The task:
Hand back all of the records exactly as they read.

Scene edit records

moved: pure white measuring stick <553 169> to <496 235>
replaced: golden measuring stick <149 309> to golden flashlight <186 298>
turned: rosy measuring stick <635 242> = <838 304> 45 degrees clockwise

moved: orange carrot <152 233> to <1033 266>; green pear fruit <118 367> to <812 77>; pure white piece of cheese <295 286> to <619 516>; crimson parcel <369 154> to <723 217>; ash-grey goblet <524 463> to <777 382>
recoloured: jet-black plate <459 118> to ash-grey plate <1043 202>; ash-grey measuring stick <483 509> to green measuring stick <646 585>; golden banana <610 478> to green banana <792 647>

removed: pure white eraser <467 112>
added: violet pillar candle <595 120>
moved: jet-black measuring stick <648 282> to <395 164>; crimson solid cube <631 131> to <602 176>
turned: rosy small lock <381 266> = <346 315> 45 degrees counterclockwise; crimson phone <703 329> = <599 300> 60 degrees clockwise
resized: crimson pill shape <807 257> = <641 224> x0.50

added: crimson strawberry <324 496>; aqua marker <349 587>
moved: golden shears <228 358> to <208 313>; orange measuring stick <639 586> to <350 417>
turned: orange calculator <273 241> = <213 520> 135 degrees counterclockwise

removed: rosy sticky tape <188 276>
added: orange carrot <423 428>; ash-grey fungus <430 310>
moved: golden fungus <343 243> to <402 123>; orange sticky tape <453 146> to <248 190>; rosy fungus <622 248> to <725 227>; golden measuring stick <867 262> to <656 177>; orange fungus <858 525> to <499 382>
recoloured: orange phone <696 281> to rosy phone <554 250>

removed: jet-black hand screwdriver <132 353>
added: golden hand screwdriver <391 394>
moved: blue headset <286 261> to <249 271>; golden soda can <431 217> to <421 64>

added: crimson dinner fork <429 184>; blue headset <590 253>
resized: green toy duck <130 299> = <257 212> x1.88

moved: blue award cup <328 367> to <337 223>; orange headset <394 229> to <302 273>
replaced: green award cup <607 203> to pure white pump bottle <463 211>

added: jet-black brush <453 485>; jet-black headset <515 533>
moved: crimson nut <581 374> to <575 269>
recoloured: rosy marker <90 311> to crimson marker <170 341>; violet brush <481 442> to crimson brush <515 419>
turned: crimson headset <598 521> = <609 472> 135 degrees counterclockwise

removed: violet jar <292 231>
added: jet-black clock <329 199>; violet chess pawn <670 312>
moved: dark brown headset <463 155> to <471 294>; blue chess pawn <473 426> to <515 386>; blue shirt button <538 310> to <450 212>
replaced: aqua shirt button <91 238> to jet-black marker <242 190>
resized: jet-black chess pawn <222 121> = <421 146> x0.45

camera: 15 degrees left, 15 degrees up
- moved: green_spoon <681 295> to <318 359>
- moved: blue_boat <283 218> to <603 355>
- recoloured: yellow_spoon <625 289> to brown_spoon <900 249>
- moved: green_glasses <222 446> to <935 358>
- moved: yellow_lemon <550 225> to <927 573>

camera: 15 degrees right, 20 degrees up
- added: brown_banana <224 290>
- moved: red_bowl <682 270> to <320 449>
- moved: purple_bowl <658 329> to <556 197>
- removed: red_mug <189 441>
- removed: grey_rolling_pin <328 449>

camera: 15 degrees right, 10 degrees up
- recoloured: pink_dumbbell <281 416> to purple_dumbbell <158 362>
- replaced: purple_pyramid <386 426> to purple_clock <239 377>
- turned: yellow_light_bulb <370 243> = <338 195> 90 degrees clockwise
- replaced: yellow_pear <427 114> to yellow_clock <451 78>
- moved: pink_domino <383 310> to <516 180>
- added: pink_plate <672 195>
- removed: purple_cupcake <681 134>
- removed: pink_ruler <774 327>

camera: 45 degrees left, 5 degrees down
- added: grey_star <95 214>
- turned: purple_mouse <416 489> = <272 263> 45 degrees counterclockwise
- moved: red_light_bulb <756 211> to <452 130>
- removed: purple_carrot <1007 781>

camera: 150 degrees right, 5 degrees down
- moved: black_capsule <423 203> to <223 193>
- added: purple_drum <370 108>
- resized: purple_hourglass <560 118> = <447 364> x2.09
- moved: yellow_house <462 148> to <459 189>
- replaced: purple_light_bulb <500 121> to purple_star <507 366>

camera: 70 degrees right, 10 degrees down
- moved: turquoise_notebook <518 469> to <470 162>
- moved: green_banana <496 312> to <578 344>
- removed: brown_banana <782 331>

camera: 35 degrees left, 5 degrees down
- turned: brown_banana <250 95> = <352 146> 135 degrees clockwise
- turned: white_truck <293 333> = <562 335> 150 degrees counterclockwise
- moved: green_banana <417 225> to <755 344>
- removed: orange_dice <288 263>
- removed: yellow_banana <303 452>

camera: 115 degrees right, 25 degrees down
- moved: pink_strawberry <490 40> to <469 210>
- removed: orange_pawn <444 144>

The answer:
moved: pure white measuring stick <553 169> to <496 235>
replaced: golden measuring stick <149 309> to golden flashlight <186 298>
turned: rosy measuring stick <635 242> = <838 304> 45 degrees clockwise

moved: orange carrot <152 233> to <1033 266>; green pear fruit <118 367> to <812 77>; pure white piece of cheese <295 286> to <619 516>; crimson parcel <369 154> to <723 217>; ash-grey goblet <524 463> to <777 382>
recoloured: jet-black plate <459 118> to ash-grey plate <1043 202>; ash-grey measuring stick <483 509> to green measuring stick <646 585>; golden banana <610 478> to green banana <792 647>

removed: pure white eraser <467 112>
added: violet pillar candle <595 120>
moved: jet-black measuring stick <648 282> to <395 164>; crimson solid cube <631 131> to <602 176>
turned: rosy small lock <381 266> = <346 315> 45 degrees counterclockwise; crimson phone <703 329> = <599 300> 60 degrees clockwise
resized: crimson pill shape <807 257> = <641 224> x0.50

added: crimson strawberry <324 496>; aqua marker <349 587>
moved: golden shears <228 358> to <208 313>; orange measuring stick <639 586> to <350 417>
turned: orange calculator <273 241> = <213 520> 135 degrees counterclockwise

removed: rosy sticky tape <188 276>
added: orange carrot <423 428>; ash-grey fungus <430 310>
moved: golden fungus <343 243> to <402 123>; orange sticky tape <453 146> to <248 190>; rosy fungus <622 248> to <725 227>; golden measuring stick <867 262> to <656 177>; orange fungus <858 525> to <499 382>
recoloured: orange phone <696 281> to rosy phone <554 250>

removed: jet-black hand screwdriver <132 353>
added: golden hand screwdriver <391 394>
moved: blue headset <286 261> to <249 271>; golden soda can <431 217> to <421 64>

added: crimson dinner fork <429 184>; blue headset <590 253>
resized: green toy duck <130 299> = <257 212> x1.88

moved: blue award cup <328 367> to <337 223>; orange headset <394 229> to <302 273>
replaced: green award cup <607 203> to pure white pump bottle <463 211>

added: jet-black brush <453 485>; jet-black headset <515 533>
moved: crimson nut <581 374> to <575 269>
recoloured: rosy marker <90 311> to crimson marker <170 341>; violet brush <481 442> to crimson brush <515 419>
turned: crimson headset <598 521> = <609 472> 135 degrees counterclockwise

removed: violet jar <292 231>
added: jet-black clock <329 199>; violet chess pawn <670 312>
moved: dark brown headset <463 155> to <471 294>; blue chess pawn <473 426> to <515 386>; blue shirt button <538 310> to <450 212>
replaced: aqua shirt button <91 238> to jet-black marker <242 190>
resized: jet-black chess pawn <222 121> = <421 146> x0.45

camera: 15 degrees left, 15 degrees up
- moved: green_spoon <681 295> to <318 359>
- moved: blue_boat <283 218> to <603 355>
- recoloured: yellow_spoon <625 289> to brown_spoon <900 249>
- moved: green_glasses <222 446> to <935 358>
- moved: yellow_lemon <550 225> to <927 573>

camera: 15 degrees right, 20 degrees up
- added: brown_banana <224 290>
- moved: red_bowl <682 270> to <320 449>
- moved: purple_bowl <658 329> to <556 197>
- removed: red_mug <189 441>
- removed: grey_rolling_pin <328 449>

camera: 15 degrees right, 10 degrees up
- recoloured: pink_dumbbell <281 416> to purple_dumbbell <158 362>
- replaced: purple_pyramid <386 426> to purple_clock <239 377>
- turned: yellow_light_bulb <370 243> = <338 195> 90 degrees clockwise
- replaced: yellow_pear <427 114> to yellow_clock <451 78>
- moved: pink_domino <383 310> to <516 180>
- added: pink_plate <672 195>
- removed: purple_cupcake <681 134>
- removed: pink_ruler <774 327>

camera: 45 degrees left, 5 degrees down
- added: grey_star <95 214>
- turned: purple_mouse <416 489> = <272 263> 45 degrees counterclockwise
- moved: red_light_bulb <756 211> to <452 130>
- removed: purple_carrot <1007 781>

camera: 150 degrees right, 5 degrees down
- moved: black_capsule <423 203> to <223 193>
- added: purple_drum <370 108>
- resized: purple_hourglass <560 118> = <447 364> x2.09
- moved: yellow_house <462 148> to <459 189>
- replaced: purple_light_bulb <500 121> to purple_star <507 366>

camera: 70 degrees right, 10 degrees down
- moved: turquoise_notebook <518 469> to <470 162>
- moved: green_banana <496 312> to <578 344>
- removed: brown_banana <782 331>

camera: 35 degrees left, 5 degrees down
- turned: brown_banana <250 95> = <352 146> 135 degrees clockwise
- turned: white_truck <293 333> = <562 335> 150 degrees counterclockwise
- moved: green_banana <417 225> to <755 344>
- removed: orange_dice <288 263>
- removed: yellow_banana <303 452>

camera: 115 degrees right, 25 degrees down
- moved: pink_strawberry <490 40> to <469 210>
- removed: orange_pawn <444 144>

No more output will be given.